_Your assignment_: Would you return each entry exactly as written, omitting any pictures?

_Material for this task_:
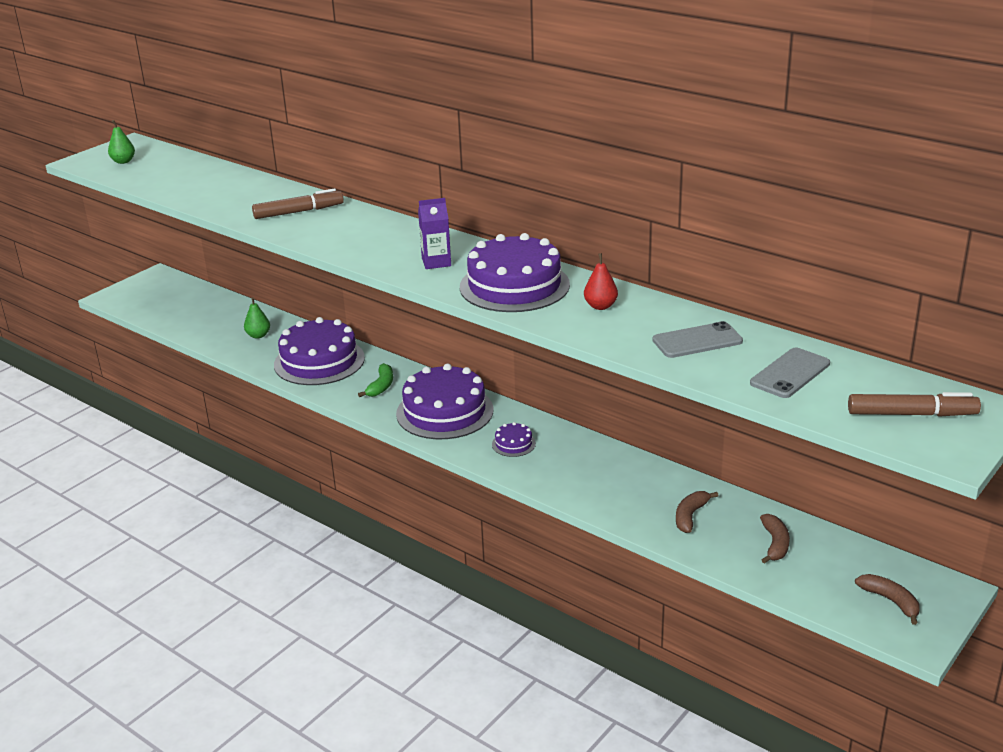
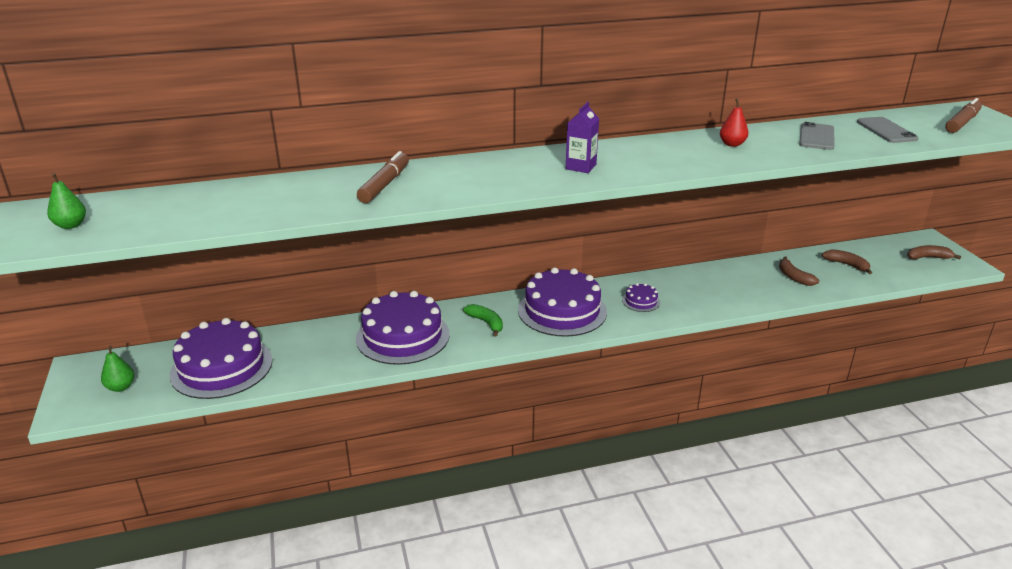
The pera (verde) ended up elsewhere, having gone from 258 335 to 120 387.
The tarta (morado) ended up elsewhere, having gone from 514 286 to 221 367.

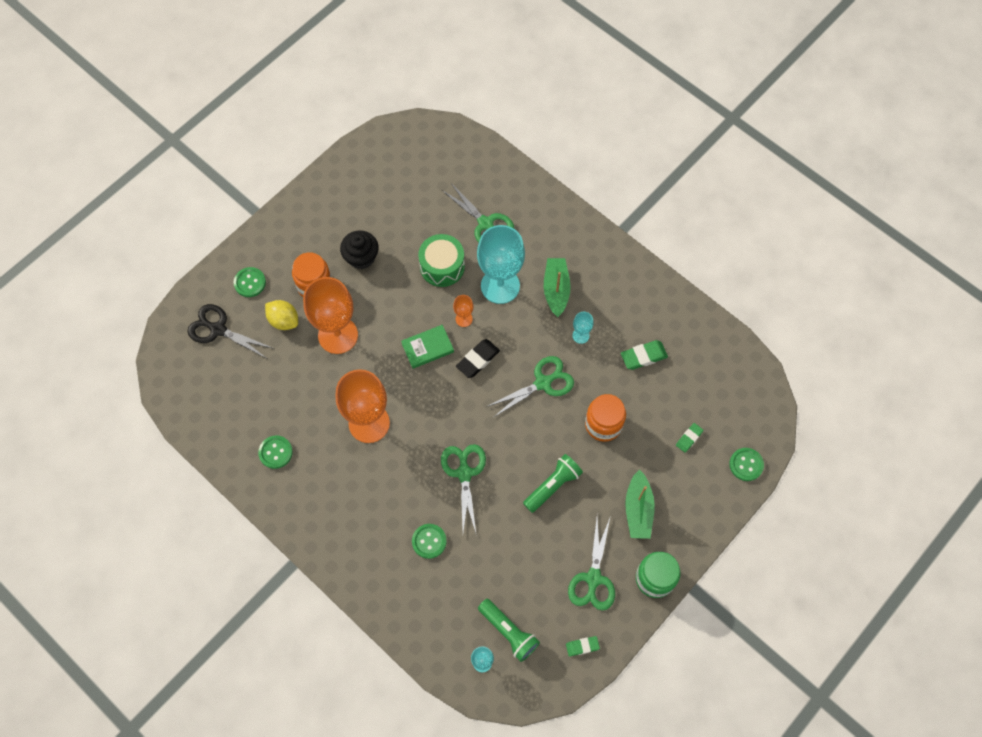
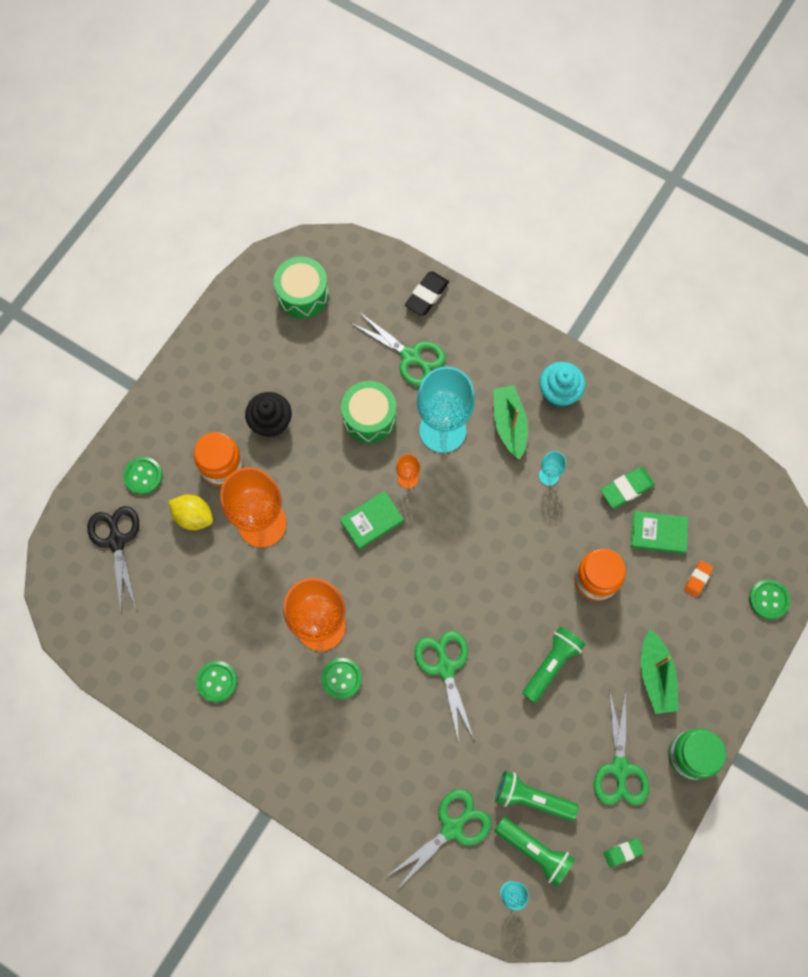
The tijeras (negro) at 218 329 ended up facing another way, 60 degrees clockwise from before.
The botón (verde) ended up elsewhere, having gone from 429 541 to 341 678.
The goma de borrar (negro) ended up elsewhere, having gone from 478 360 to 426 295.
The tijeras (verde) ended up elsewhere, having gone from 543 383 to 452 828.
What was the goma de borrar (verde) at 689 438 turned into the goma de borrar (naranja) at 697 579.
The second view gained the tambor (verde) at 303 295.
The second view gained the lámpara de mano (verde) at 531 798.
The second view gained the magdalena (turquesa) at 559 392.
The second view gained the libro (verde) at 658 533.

_Solution to this task_:
The pera (verde) ended up elsewhere, having gone from 258 335 to 120 387.
The tarta (morado) ended up elsewhere, having gone from 514 286 to 221 367.

The tijeras (negro) at 218 329 ended up facing another way, 60 degrees clockwise from before.
The botón (verde) ended up elsewhere, having gone from 429 541 to 341 678.
The goma de borrar (negro) ended up elsewhere, having gone from 478 360 to 426 295.
The tijeras (verde) ended up elsewhere, having gone from 543 383 to 452 828.
What was the goma de borrar (verde) at 689 438 turned into the goma de borrar (naranja) at 697 579.
The second view gained the tambor (verde) at 303 295.
The second view gained the lámpara de mano (verde) at 531 798.
The second view gained the magdalena (turquesa) at 559 392.
The second view gained the libro (verde) at 658 533.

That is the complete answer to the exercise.